[Opening Data for this task section]
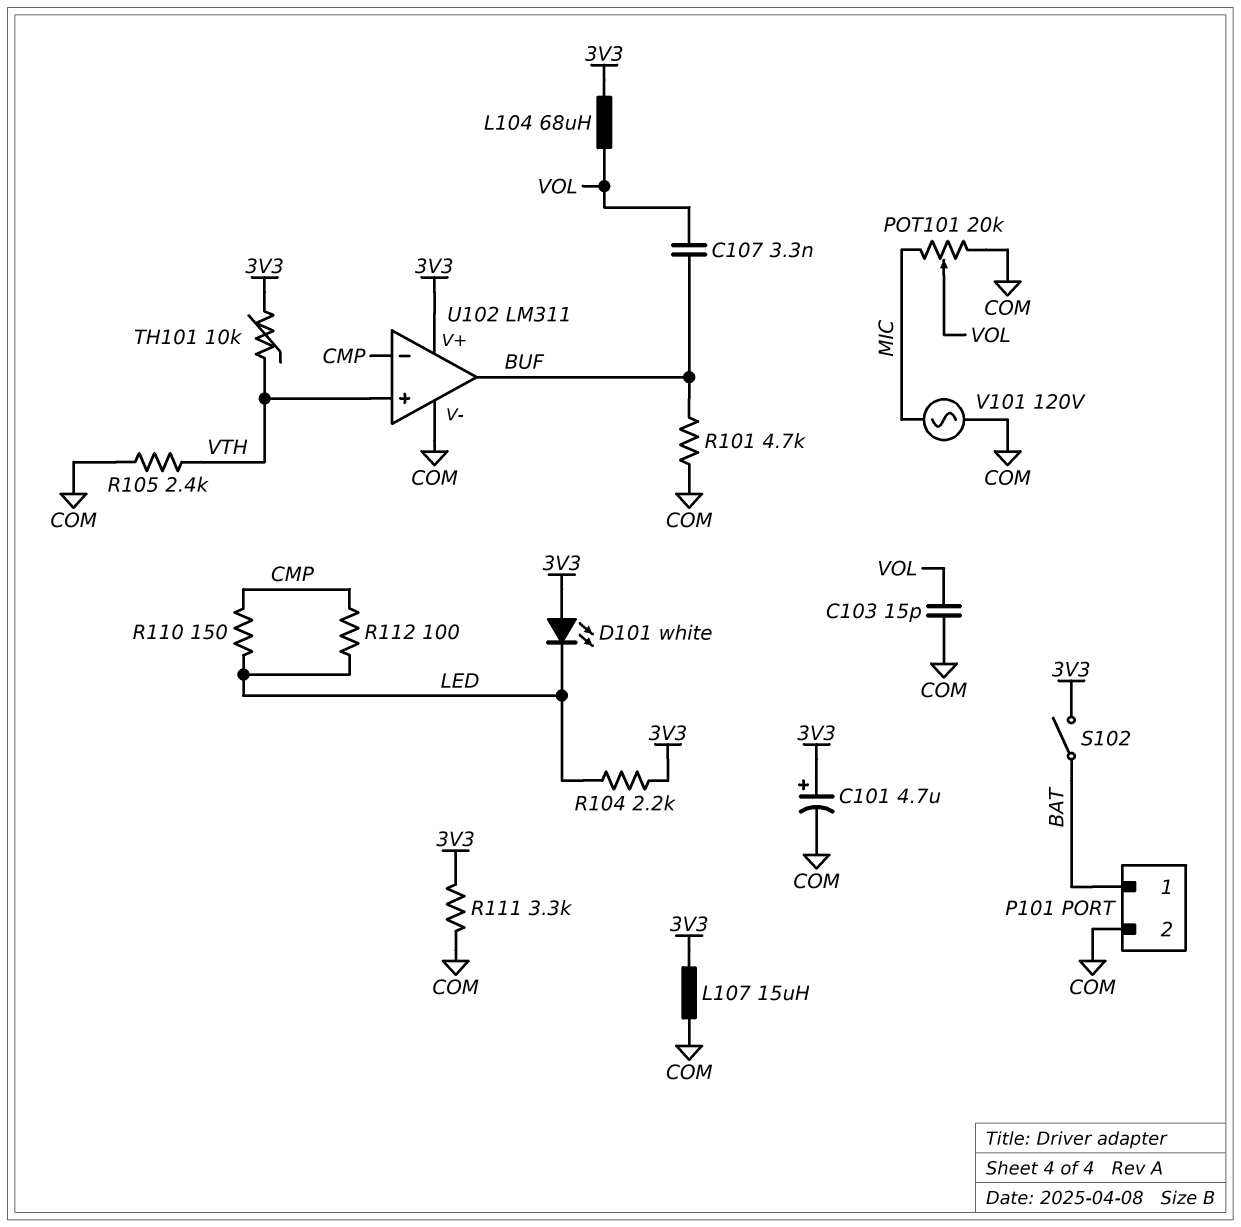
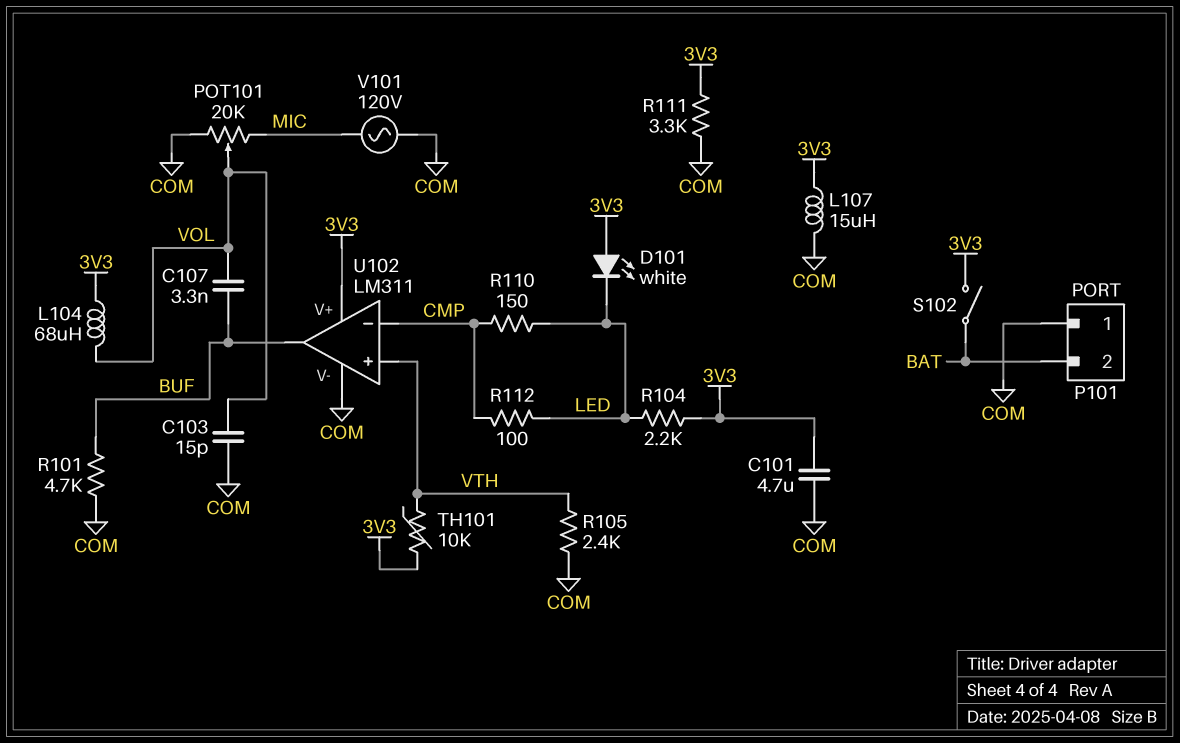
C101: 4.7uF (plus 3V3, minus COM) -> 4.7uF (3V3, COM)
P101 pin 1: BAT -> COM
P101 pin 2: COM -> BAT

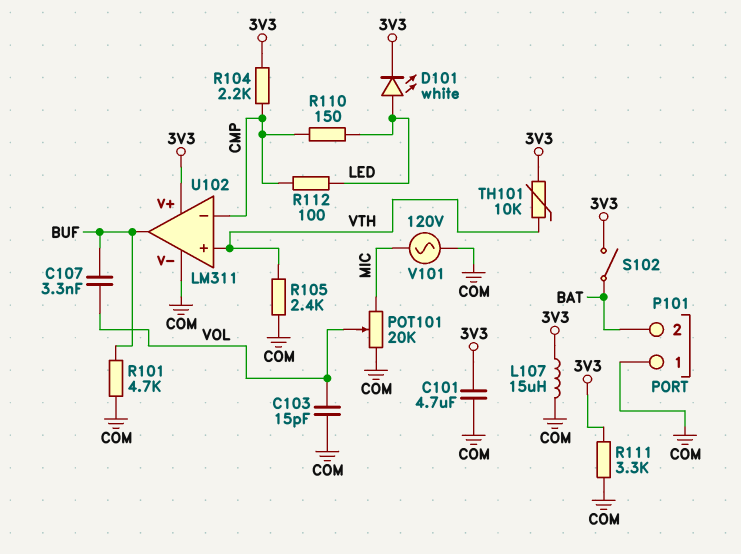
D101: LED white (A 3V3, K LED) -> LED white (A LED, K 3V3)
L104: 68uH (3V3, VOL) -> none
R104: 2.2k (3V3, LED) -> 2.2k (3V3, CMP)

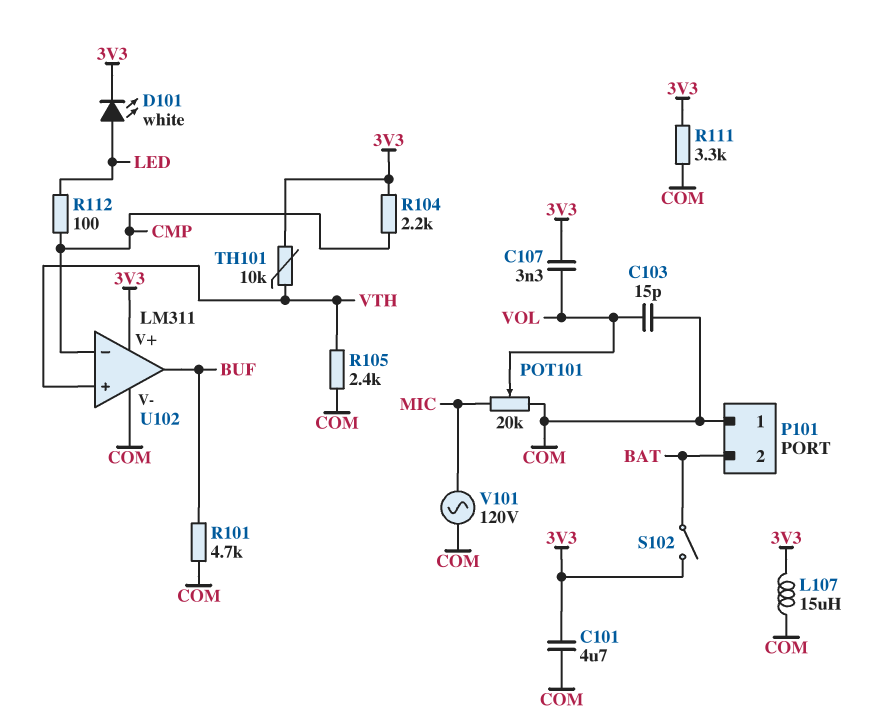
C107: 3.3nF (BUF, VOL) -> 3.3nF (3V3, VOL)
R110: 150 (CMP, LED) -> none

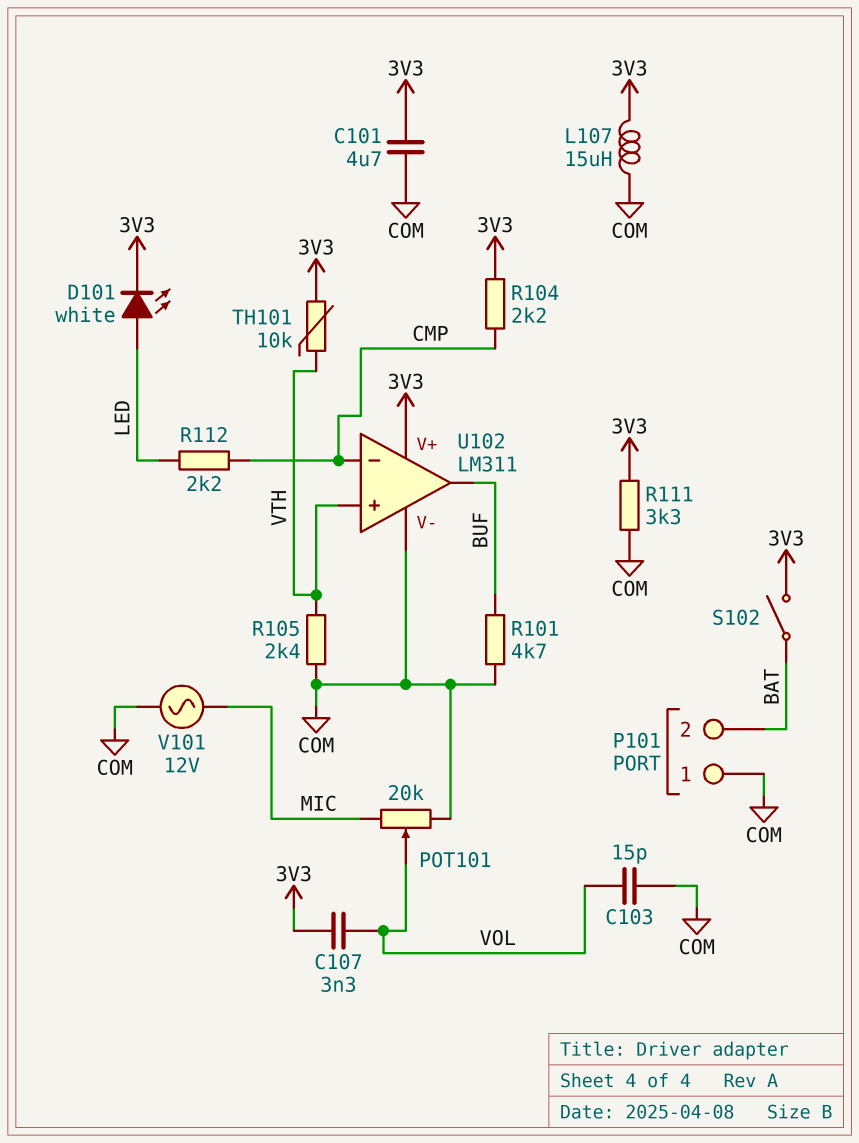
R112: 100 (CMP, LED) -> 2.2k (CMP, LED)
V101: AC 120V (COM, MIC) -> AC 12V (COM, MIC)

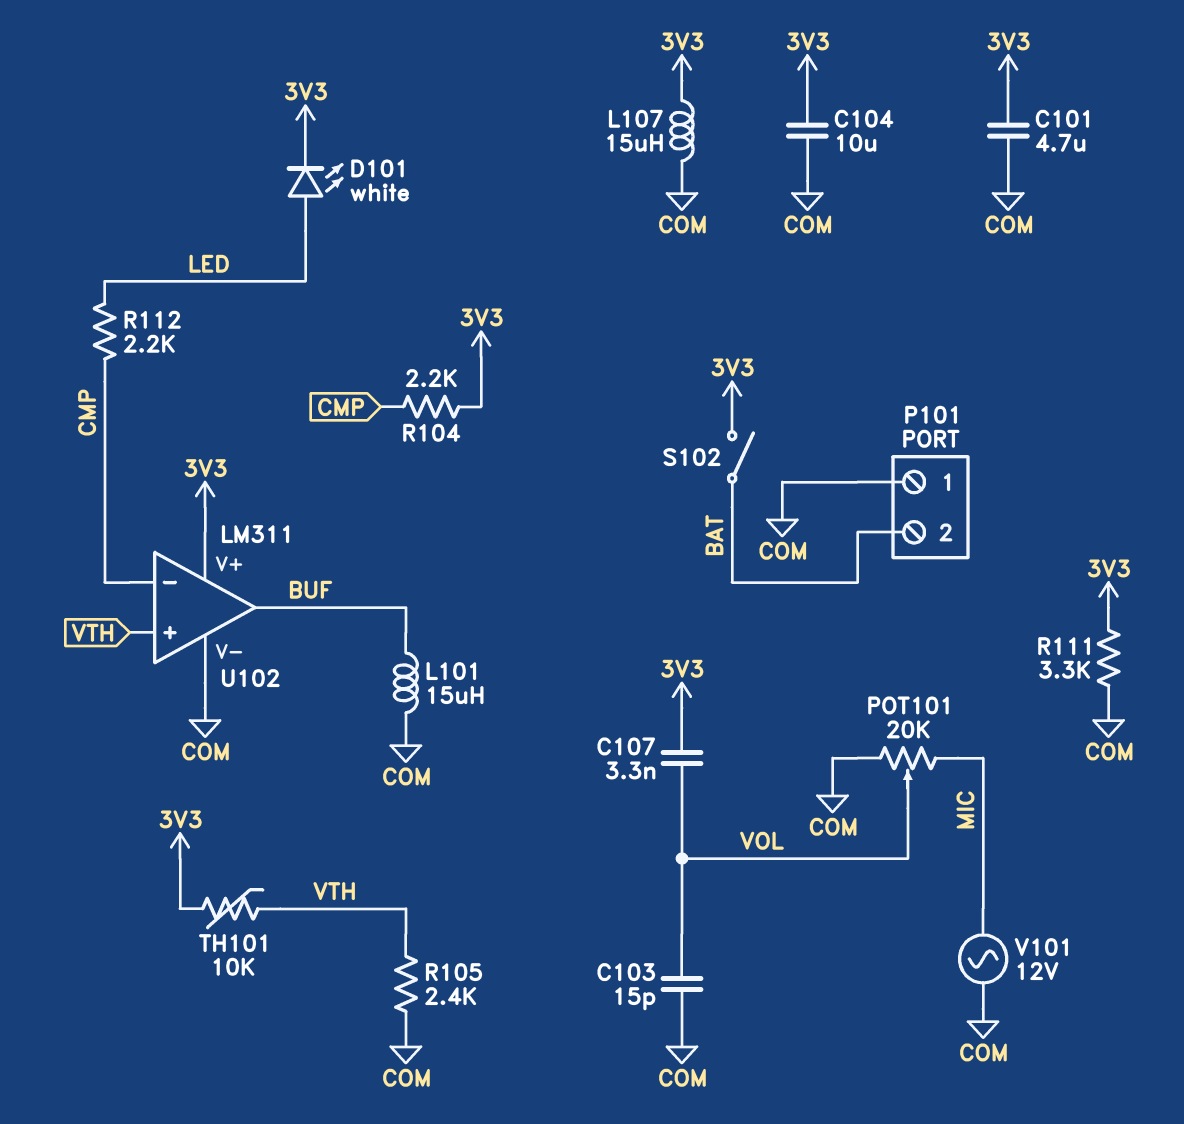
C104: none -> 10uF (3V3, COM)
L101: none -> 15uH (BUF, COM)
R101: 4.7k (BUF, COM) -> none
[Closing Data for this task section]
Task goal: Could the data be reproduced exactly, with the pictures omitted?

Result of this task:
C101: 4.7uF (plus 3V3, minus COM) -> 4.7uF (3V3, COM)
P101 pin 1: BAT -> COM
P101 pin 2: COM -> BAT

D101: LED white (A 3V3, K LED) -> LED white (A LED, K 3V3)
L104: 68uH (3V3, VOL) -> none
R104: 2.2k (3V3, LED) -> 2.2k (3V3, CMP)

C107: 3.3nF (BUF, VOL) -> 3.3nF (3V3, VOL)
R110: 150 (CMP, LED) -> none

R112: 100 (CMP, LED) -> 2.2k (CMP, LED)
V101: AC 120V (COM, MIC) -> AC 12V (COM, MIC)

C104: none -> 10uF (3V3, COM)
L101: none -> 15uH (BUF, COM)
R101: 4.7k (BUF, COM) -> none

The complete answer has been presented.